**** DATASET EXTRACT

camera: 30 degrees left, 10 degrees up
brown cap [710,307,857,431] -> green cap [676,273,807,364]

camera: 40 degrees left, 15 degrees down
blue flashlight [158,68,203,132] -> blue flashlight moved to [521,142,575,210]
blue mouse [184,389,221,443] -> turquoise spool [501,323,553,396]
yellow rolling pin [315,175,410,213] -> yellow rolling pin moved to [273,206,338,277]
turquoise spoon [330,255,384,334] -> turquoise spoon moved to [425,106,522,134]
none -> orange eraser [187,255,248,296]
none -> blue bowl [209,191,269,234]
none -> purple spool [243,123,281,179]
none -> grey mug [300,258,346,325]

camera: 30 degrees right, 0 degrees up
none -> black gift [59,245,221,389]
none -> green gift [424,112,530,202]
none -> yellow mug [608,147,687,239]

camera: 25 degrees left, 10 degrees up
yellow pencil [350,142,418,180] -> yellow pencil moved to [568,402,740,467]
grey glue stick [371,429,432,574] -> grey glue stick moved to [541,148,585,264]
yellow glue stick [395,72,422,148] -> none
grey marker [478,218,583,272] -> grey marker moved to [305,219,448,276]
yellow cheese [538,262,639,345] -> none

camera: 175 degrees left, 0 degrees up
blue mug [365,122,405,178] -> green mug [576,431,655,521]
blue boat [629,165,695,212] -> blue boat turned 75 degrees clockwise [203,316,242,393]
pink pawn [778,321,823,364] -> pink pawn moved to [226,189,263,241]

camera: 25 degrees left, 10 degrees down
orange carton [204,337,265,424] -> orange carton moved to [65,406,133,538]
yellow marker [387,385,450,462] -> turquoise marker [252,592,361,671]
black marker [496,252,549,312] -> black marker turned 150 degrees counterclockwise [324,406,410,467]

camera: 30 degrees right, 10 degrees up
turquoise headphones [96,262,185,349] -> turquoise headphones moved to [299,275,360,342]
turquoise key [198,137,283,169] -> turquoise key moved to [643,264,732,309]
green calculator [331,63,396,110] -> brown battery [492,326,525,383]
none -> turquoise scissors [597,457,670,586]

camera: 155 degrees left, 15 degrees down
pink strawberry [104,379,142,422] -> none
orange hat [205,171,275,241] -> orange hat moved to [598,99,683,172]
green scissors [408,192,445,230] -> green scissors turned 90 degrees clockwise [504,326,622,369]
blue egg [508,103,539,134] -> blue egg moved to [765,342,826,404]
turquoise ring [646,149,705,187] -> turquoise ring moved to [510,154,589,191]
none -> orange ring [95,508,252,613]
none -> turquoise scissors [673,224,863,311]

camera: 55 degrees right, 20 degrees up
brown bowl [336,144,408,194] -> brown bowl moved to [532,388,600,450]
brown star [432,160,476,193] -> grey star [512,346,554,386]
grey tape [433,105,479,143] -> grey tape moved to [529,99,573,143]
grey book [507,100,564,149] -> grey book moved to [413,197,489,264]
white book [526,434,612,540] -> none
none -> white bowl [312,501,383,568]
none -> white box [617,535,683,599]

********

EXERCISE DETAILS ::
Your answer should consist of the lines from the line with "turquoise headphones [96,262,185,349]" to the line with "orange hat [205,171,275,241]" above, repeated exactly, both ends included.

EXERCISE SOLUTION ::
turquoise headphones [96,262,185,349] -> turquoise headphones moved to [299,275,360,342]
turquoise key [198,137,283,169] -> turquoise key moved to [643,264,732,309]
green calculator [331,63,396,110] -> brown battery [492,326,525,383]
none -> turquoise scissors [597,457,670,586]

camera: 155 degrees left, 15 degrees down
pink strawberry [104,379,142,422] -> none
orange hat [205,171,275,241] -> orange hat moved to [598,99,683,172]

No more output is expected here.